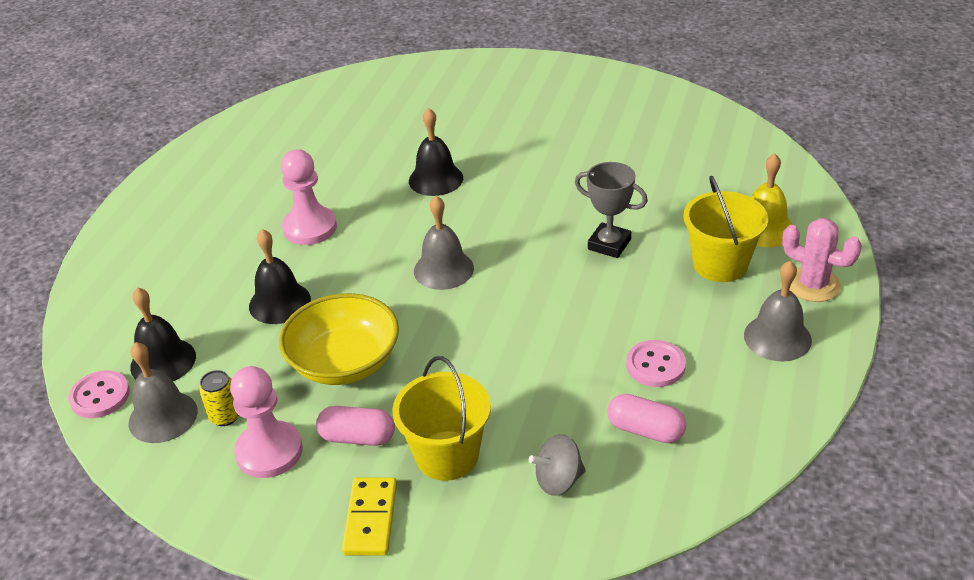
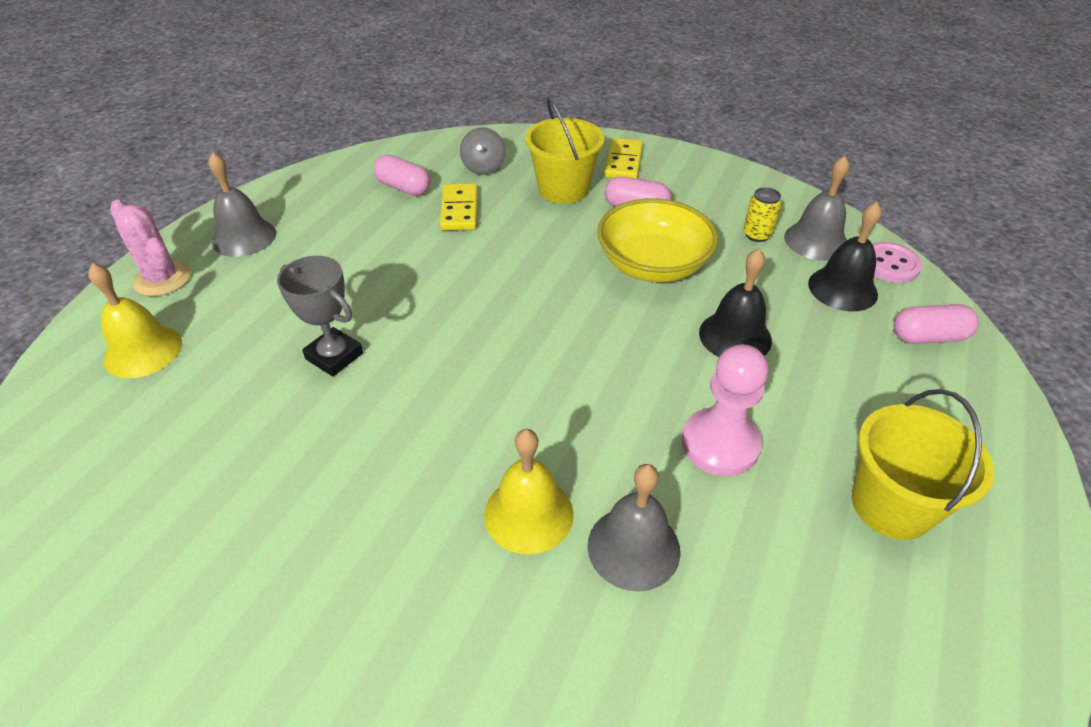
camera: 175 degrees left, 5 degrees up
pink pawn [230,366,303,478] -> none
black bell [409,108,463,196] -> yellow bell [484,429,573,555]
grey bell [414,196,474,290] -> grey bell moved to [588,464,680,591]
grey spinning top [529,434,585,496] -> grey spinning top turned 105 degrees clockwise [460,127,505,175]
pink button [626,340,686,387] -> none
yellow bucket [683,176,768,282] -> yellow bucket moved to [852,389,994,540]
none -> yellow domino [440,183,478,231]
none -> pink capsule [894,304,979,344]

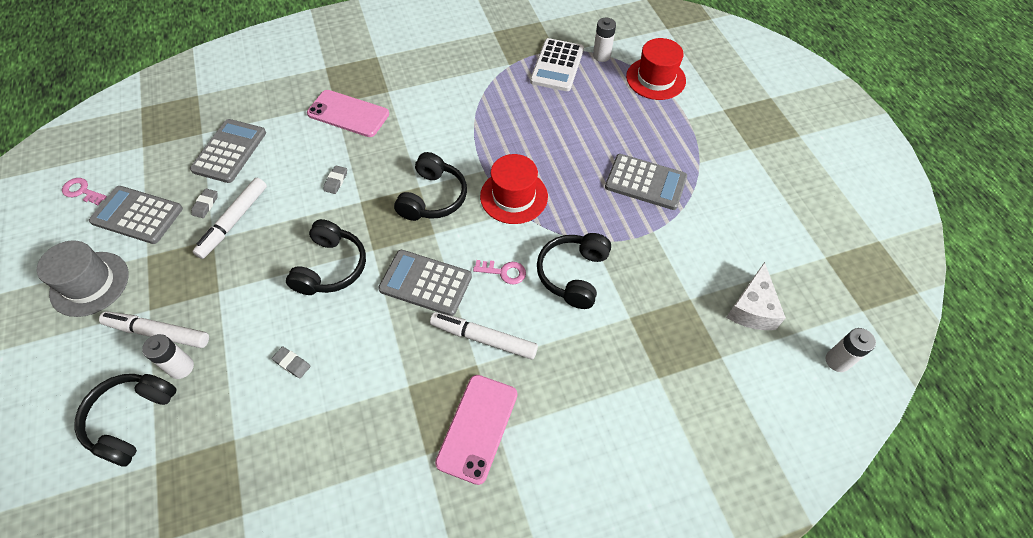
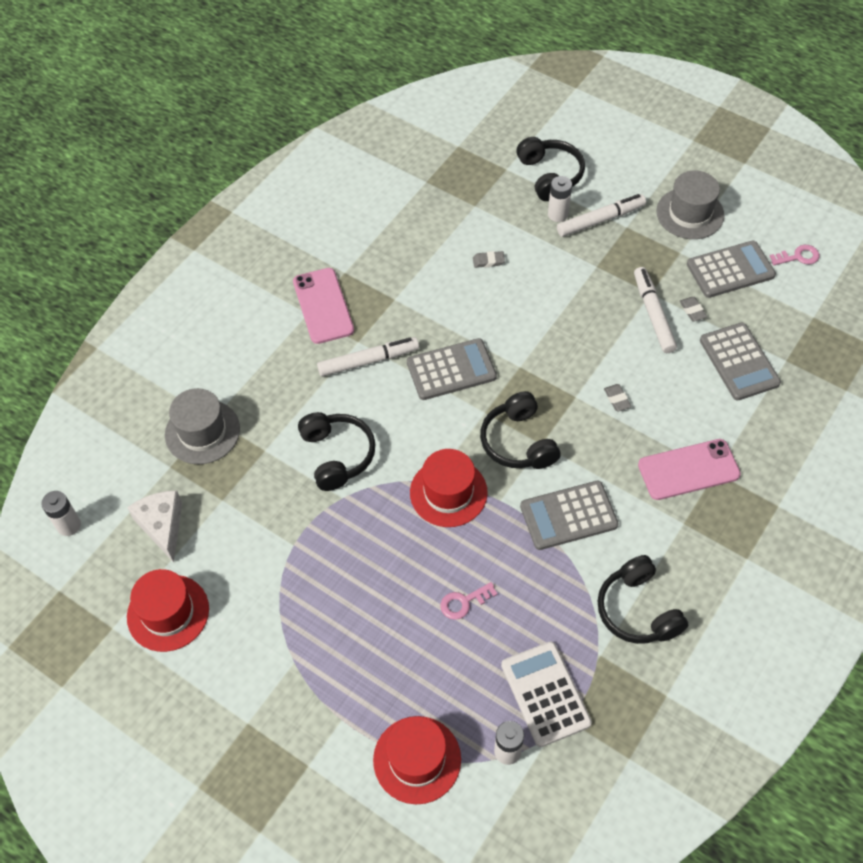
camera: 145 degrees right, 0 degrees up
black headphones [286,219,366,295] -> black headphones moved to [598,555,688,644]
pink key [473,260,526,285] -> pink key moved to [441,582,498,620]
grey calculator [605,154,687,210] -> grey calculator moved to [520,481,619,550]
none -> red hat [127,569,209,652]
none -> grey hat [165,388,240,464]

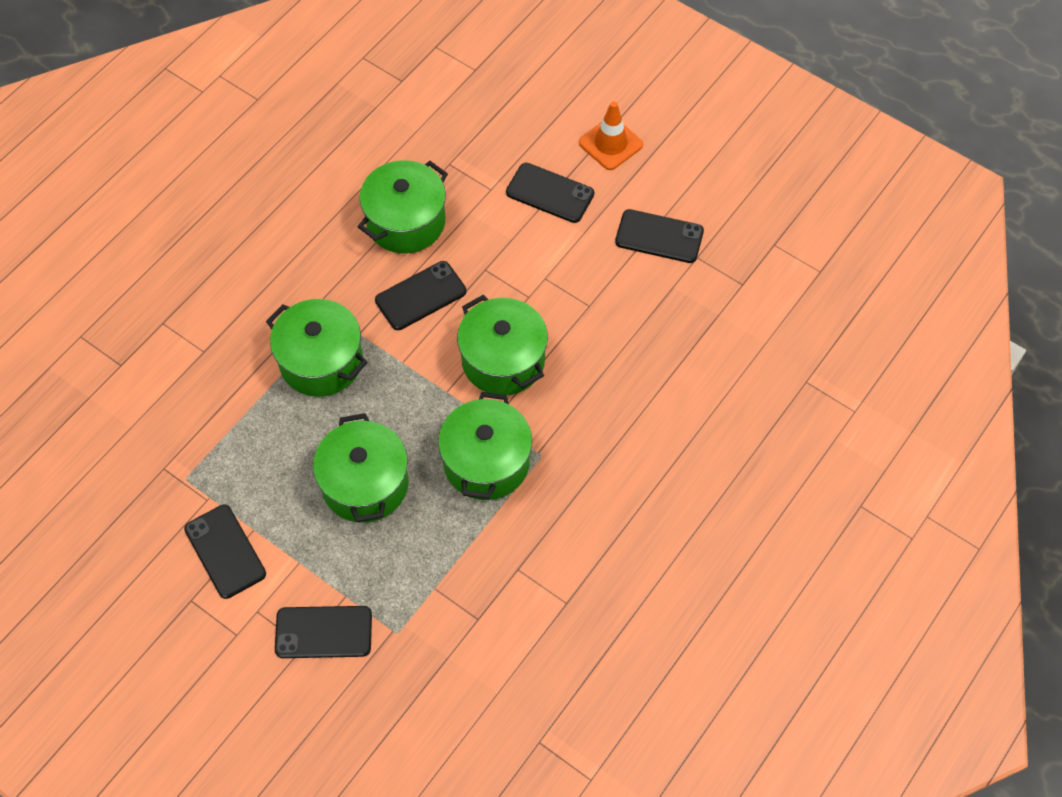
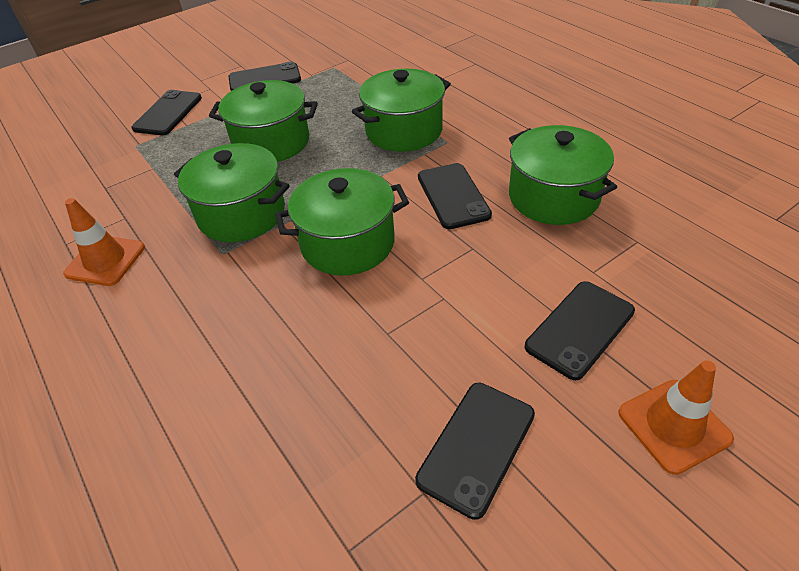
camera: 110 degrees right, 15 degrees down
none -> orange traffic cone [63,198,145,286]

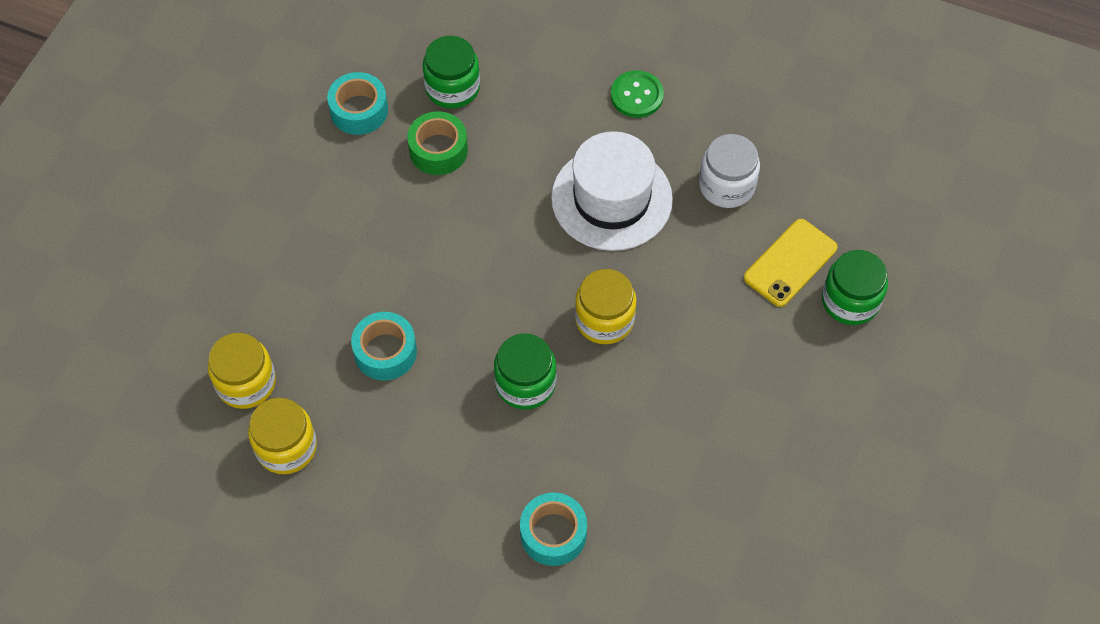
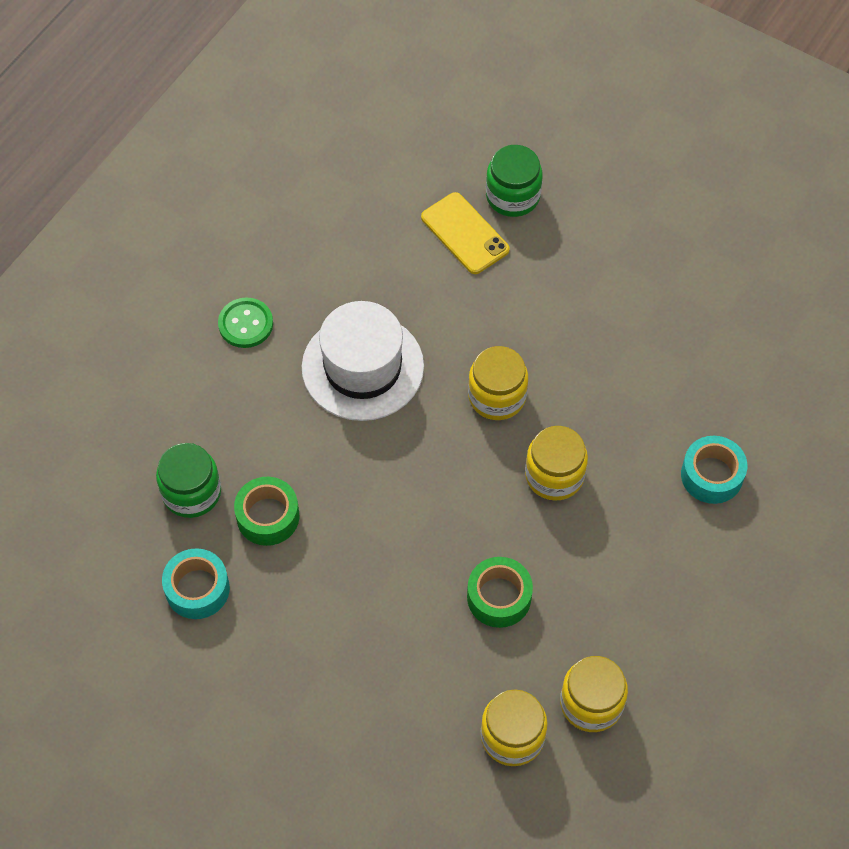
camera: 80 degrees left, 0 degrees up
turquoise tape [351,312,417,381] -> green tape [467,557,533,628]
green jar [494,333,556,410] -> yellow jar [525,426,588,501]
white jar [699,134,760,208] -> none

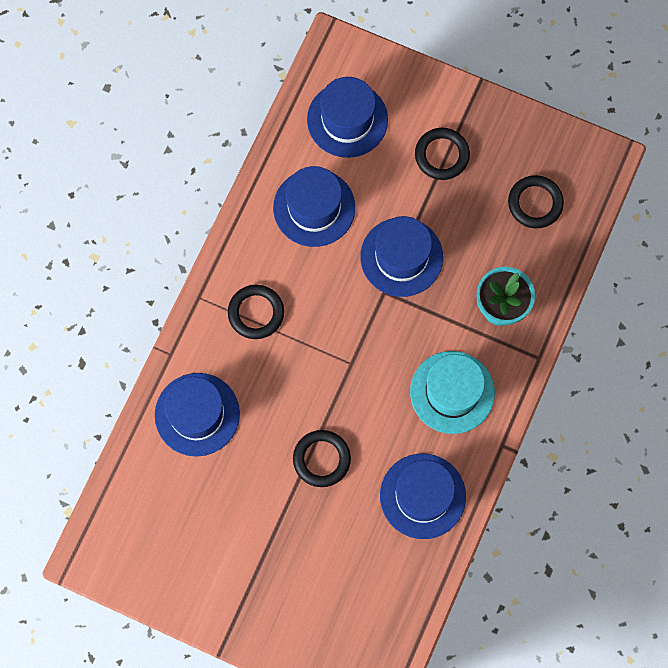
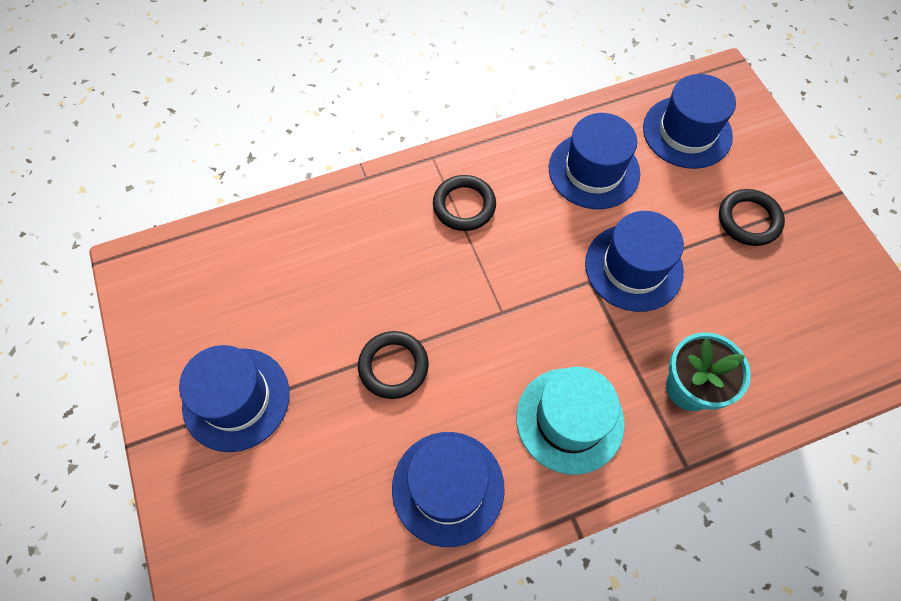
camera: 45 degrees right, 10 degrees down
blue hat [155,373,240,457] -> blue hat moved to [179,345,290,452]
black ring [508,175,564,228] -> none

TASK INSTRUCTIONS: Set down every entry exactly as it appears, but skip the pictures.

COMPLETED EXERCISE:
camera: 175 degrees left, 5 degrees up
pink pawn [230,366,303,478] -> none
black bell [409,108,463,196] -> yellow bell [484,429,573,555]
grey bell [414,196,474,290] -> grey bell moved to [588,464,680,591]
grey spinning top [529,434,585,496] -> grey spinning top turned 105 degrees clockwise [460,127,505,175]
pink button [626,340,686,387] -> none
yellow bucket [683,176,768,282] -> yellow bucket moved to [852,389,994,540]
none -> yellow domino [440,183,478,231]
none -> pink capsule [894,304,979,344]

camera: 145 degrees right, 0 degrees up
black headphones [286,219,366,295] -> black headphones moved to [598,555,688,644]
pink key [473,260,526,285] -> pink key moved to [441,582,498,620]
grey calculator [605,154,687,210] -> grey calculator moved to [520,481,619,550]
none -> red hat [127,569,209,652]
none -> grey hat [165,388,240,464]

camera: 110 degrees right, 15 degrees down
none -> orange traffic cone [63,198,145,286]

camera: 80 degrees left, 0 degrees up
turquoise tape [351,312,417,381] -> green tape [467,557,533,628]
green jar [494,333,556,410] -> yellow jar [525,426,588,501]
white jar [699,134,760,208] -> none

camera: 45 degrees right, 10 degrees down
blue hat [155,373,240,457] -> blue hat moved to [179,345,290,452]
black ring [508,175,564,228] -> none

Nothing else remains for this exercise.